START Information

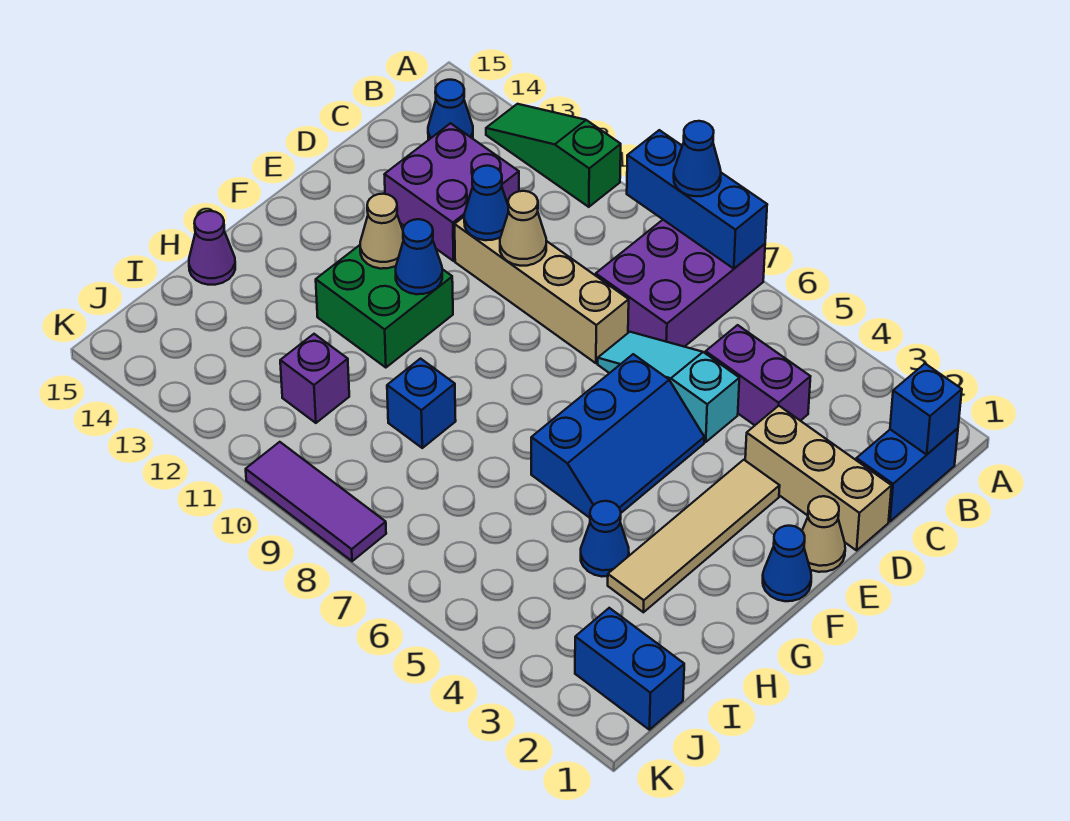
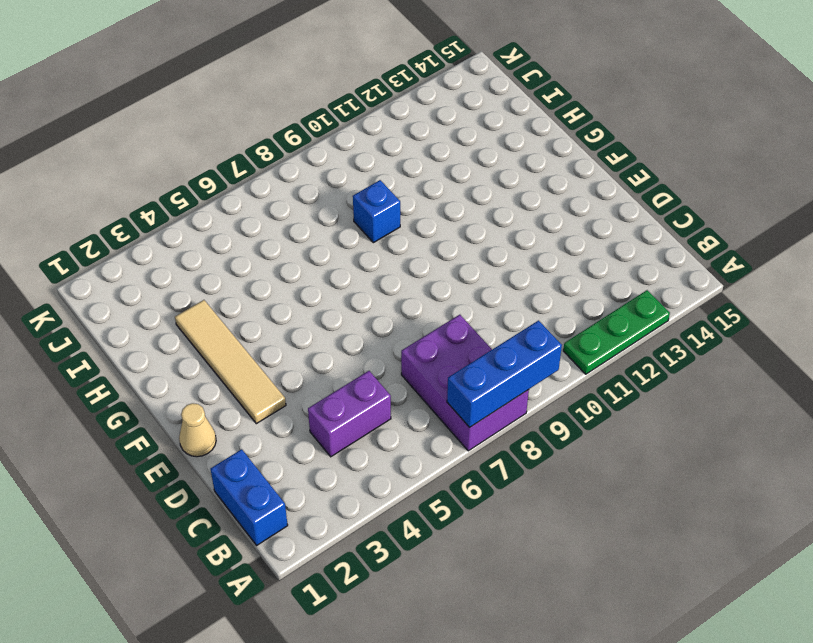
green plate A11:A13 level 1 -> green slope A11:A13 level 1 top 11
none -> blue cone B14 level 1
none -> purple brick C12:D13 level 1
none -> tan brick D1:D3 level 1

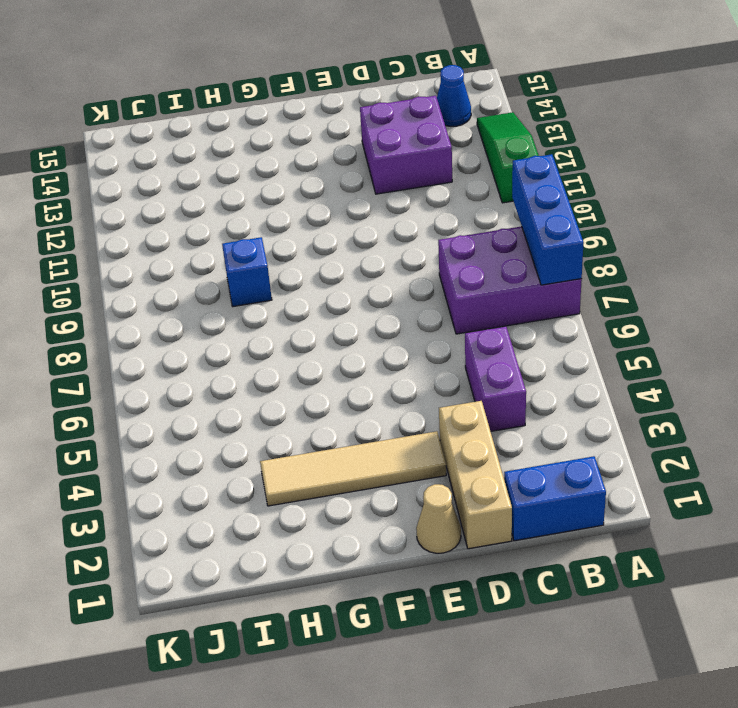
none -> cyan slope D5:D7 level 1 top 5
none -> tan brick D8:D11 level 1
none -> blue slope E5:G6 level 1 top 6

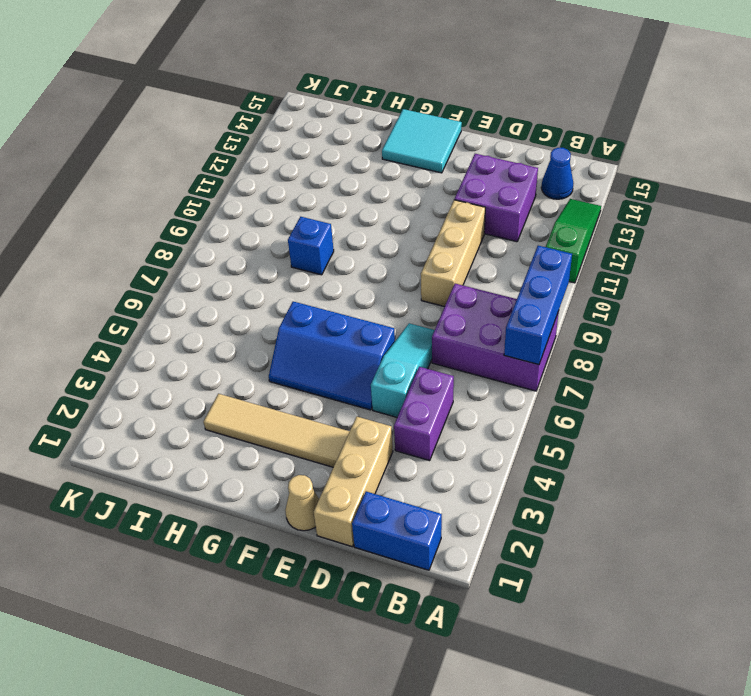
tan brick D9:D11 level 1 -> tan brick D8:D11 level 1
cyan tile F14:G15 level 1 -> none
none -> blue cone F1 level 1
none -> green brick F11:G12 level 1
none -> blue cone H4 level 1

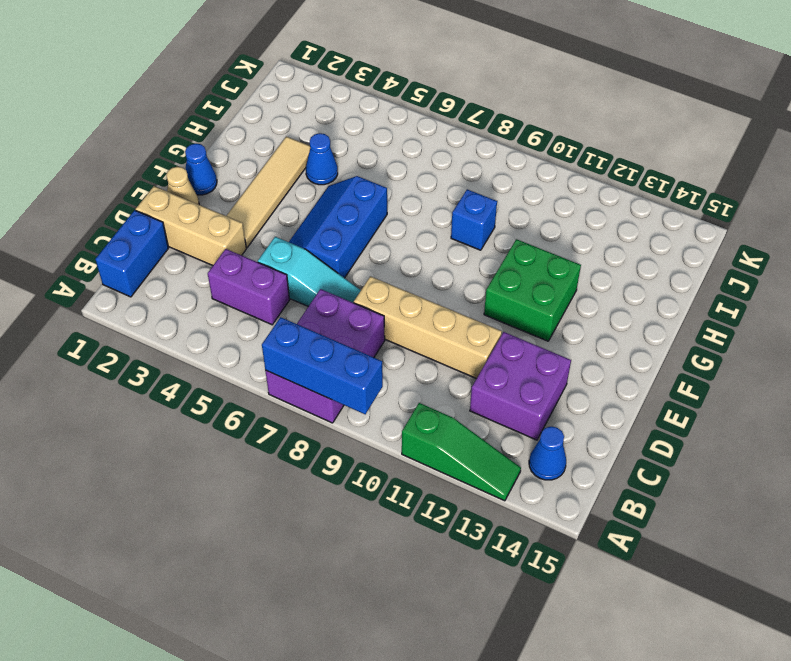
none -> purple cone H15 level 1
none -> purple brick I11 level 1
none -> blue brick J1:J2 level 1

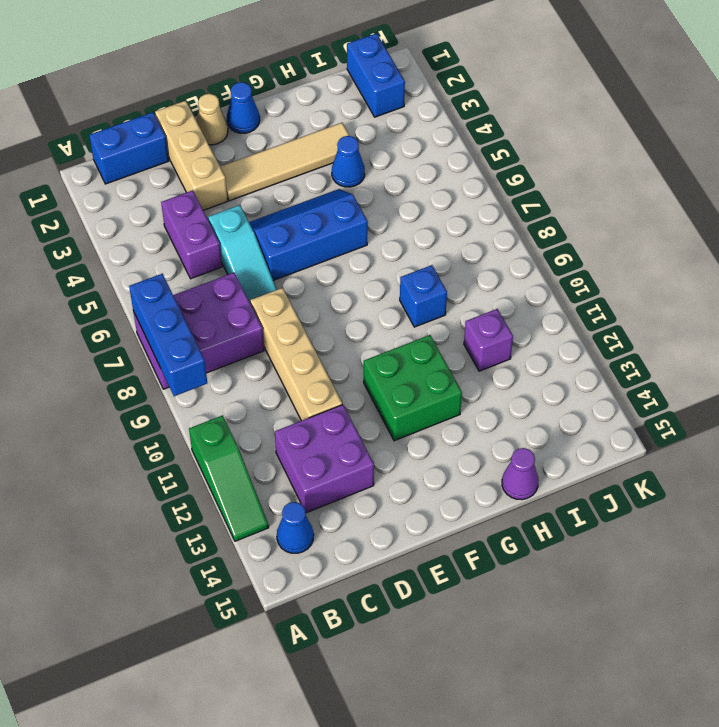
none -> purple tile K8:K10 level 1
none -> blue brick B1 level 2
none -> tan cone D10 level 2

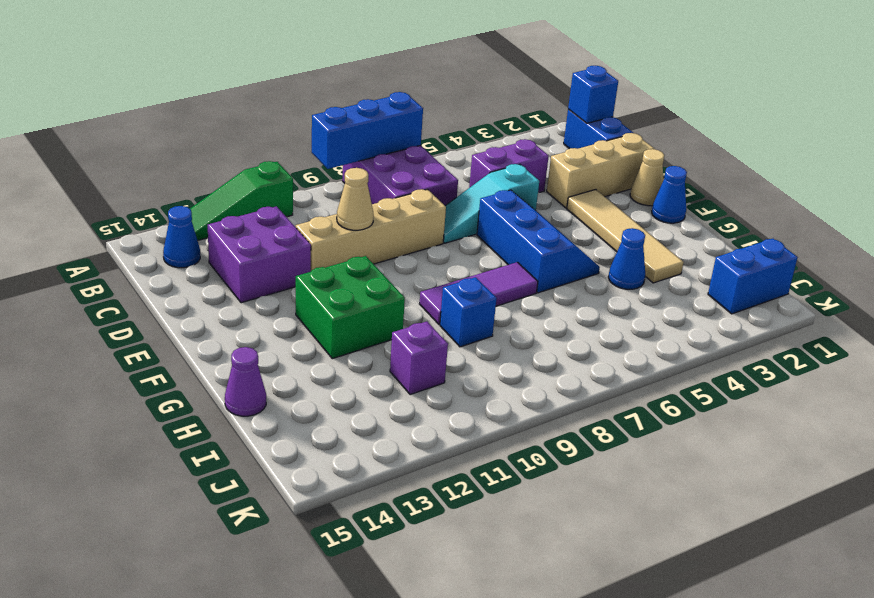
purple tile G7:G9 level 1 -> purple tile K8:K10 level 1
none -> blue cone D11 level 2
none -> blue cone F11 level 2
none -> tan cone F12 level 2

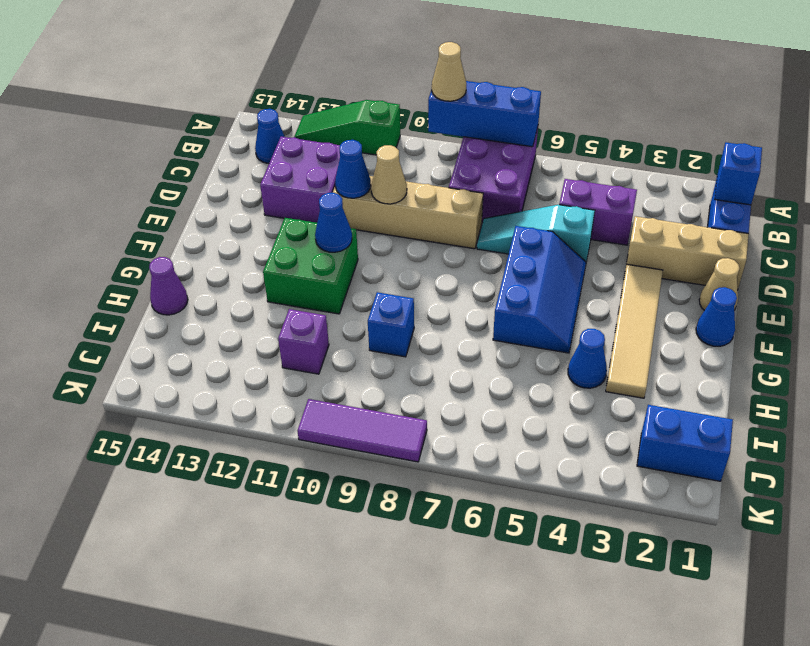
tan cone A9 level 3 -> tan cone F12 level 2
none -> blue cone A8 level 3

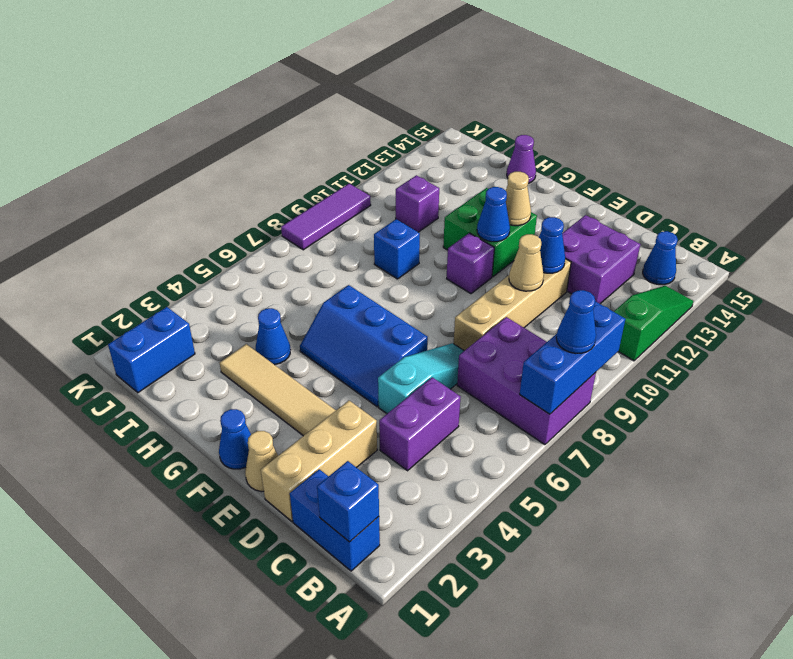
purple brick F10 level 1 -> none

END Information

Show me every line of the entries above that holds "green".

green plate A11:A13 level 1 -> green slope A11:A13 level 1 top 11
none -> green brick F11:G12 level 1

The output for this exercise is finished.